Leave out the pictures, and retype the remaining data exactly.

Task data:
[Start of section]
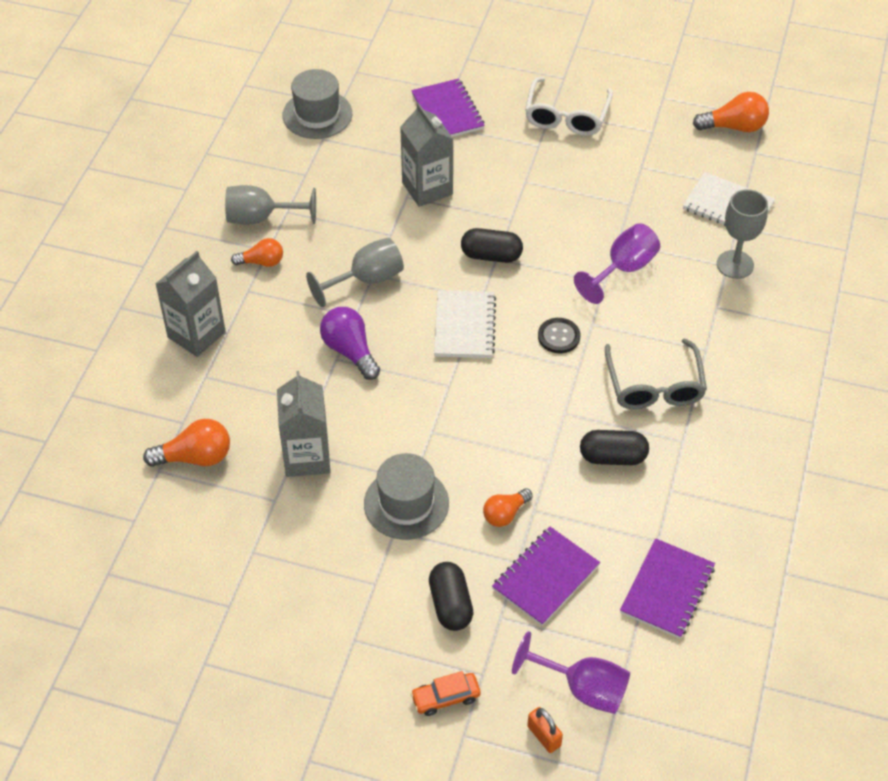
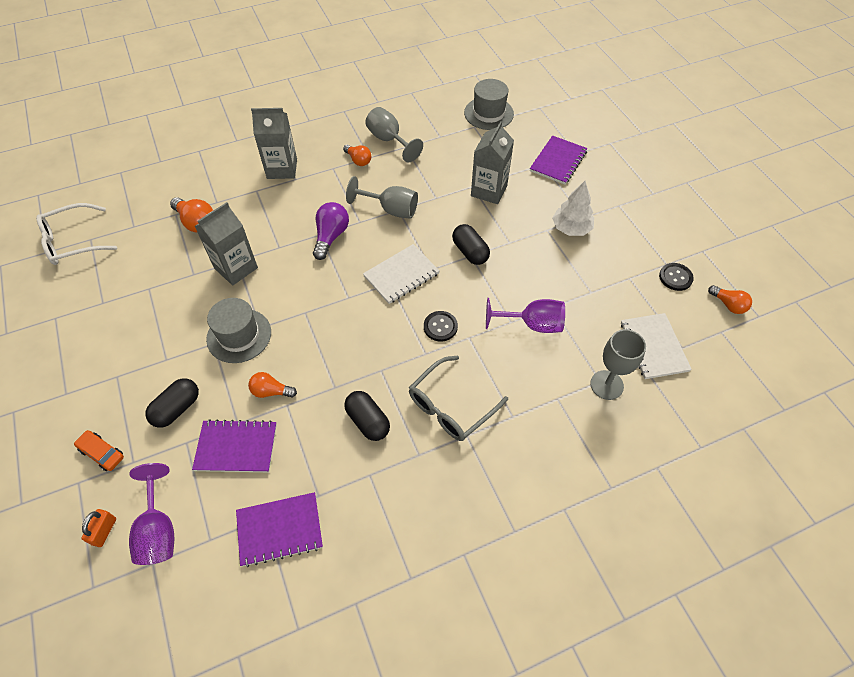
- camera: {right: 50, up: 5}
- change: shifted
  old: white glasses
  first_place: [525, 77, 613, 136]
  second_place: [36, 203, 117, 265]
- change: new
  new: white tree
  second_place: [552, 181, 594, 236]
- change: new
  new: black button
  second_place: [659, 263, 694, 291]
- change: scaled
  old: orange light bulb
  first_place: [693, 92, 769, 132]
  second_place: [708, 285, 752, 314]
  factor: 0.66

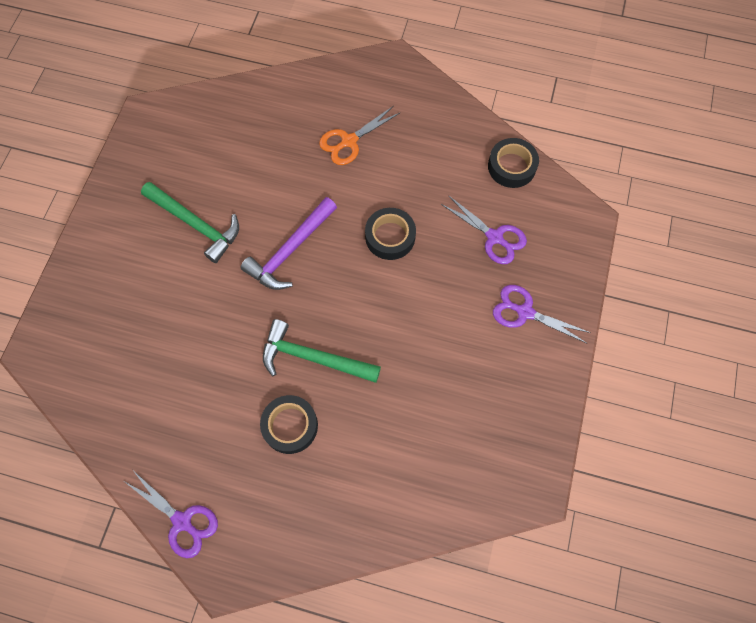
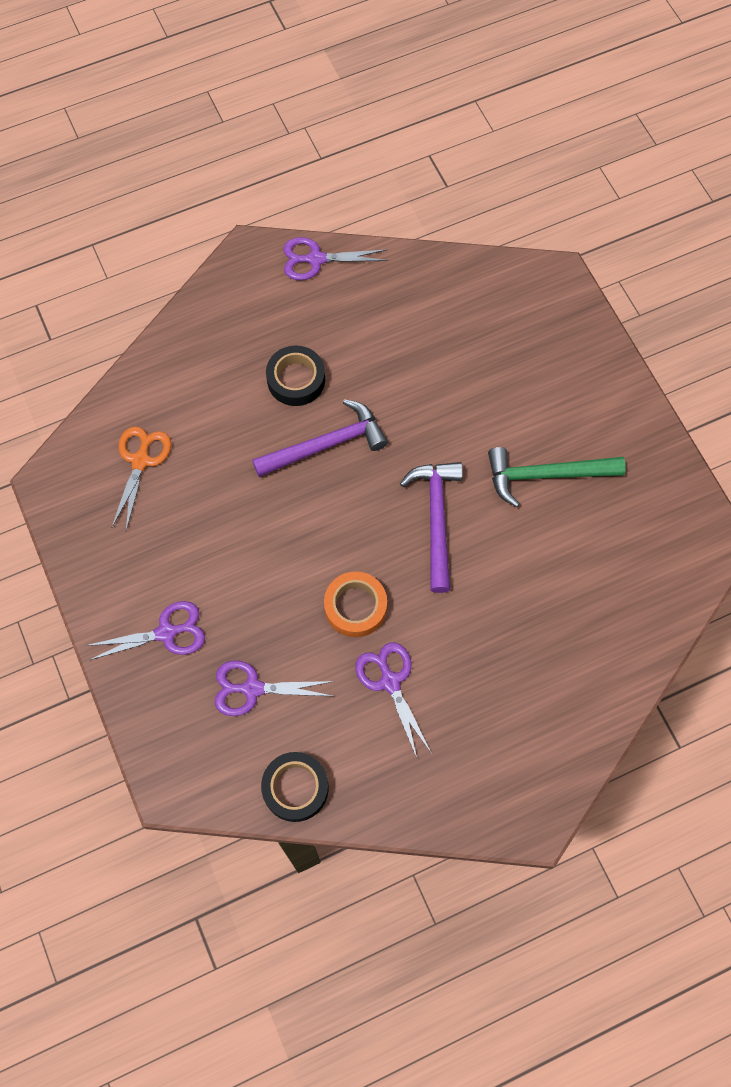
- camera: {right: 140, up: 0}
- change: shifted
  old: orange scissors
  first_place: [319, 106, 401, 165]
  second_place: [112, 427, 171, 530]
- change: repainted
  old: green hammer
  new: purple hammer
  first_place: [263, 319, 381, 383]
  second_place: [252, 399, 388, 477]
- change: repainted
  old: black tape
  new: orange tape
  first_place: [365, 208, 416, 260]
  second_place: [324, 571, 387, 637]
- change: new
  new: purple scissors
  second_place: [356, 642, 432, 758]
[End of section]
Exercise answer:
- camera: {right: 50, up: 5}
- change: shifted
  old: white glasses
  first_place: [525, 77, 613, 136]
  second_place: [36, 203, 117, 265]
- change: new
  new: white tree
  second_place: [552, 181, 594, 236]
- change: new
  new: black button
  second_place: [659, 263, 694, 291]
- change: scaled
  old: orange light bulb
  first_place: [693, 92, 769, 132]
  second_place: [708, 285, 752, 314]
  factor: 0.66

- camera: {right: 140, up: 0}
- change: shifted
  old: orange scissors
  first_place: [319, 106, 401, 165]
  second_place: [112, 427, 171, 530]
- change: repainted
  old: green hammer
  new: purple hammer
  first_place: [263, 319, 381, 383]
  second_place: [252, 399, 388, 477]
- change: repainted
  old: black tape
  new: orange tape
  first_place: [365, 208, 416, 260]
  second_place: [324, 571, 387, 637]
- change: new
  new: purple scissors
  second_place: [356, 642, 432, 758]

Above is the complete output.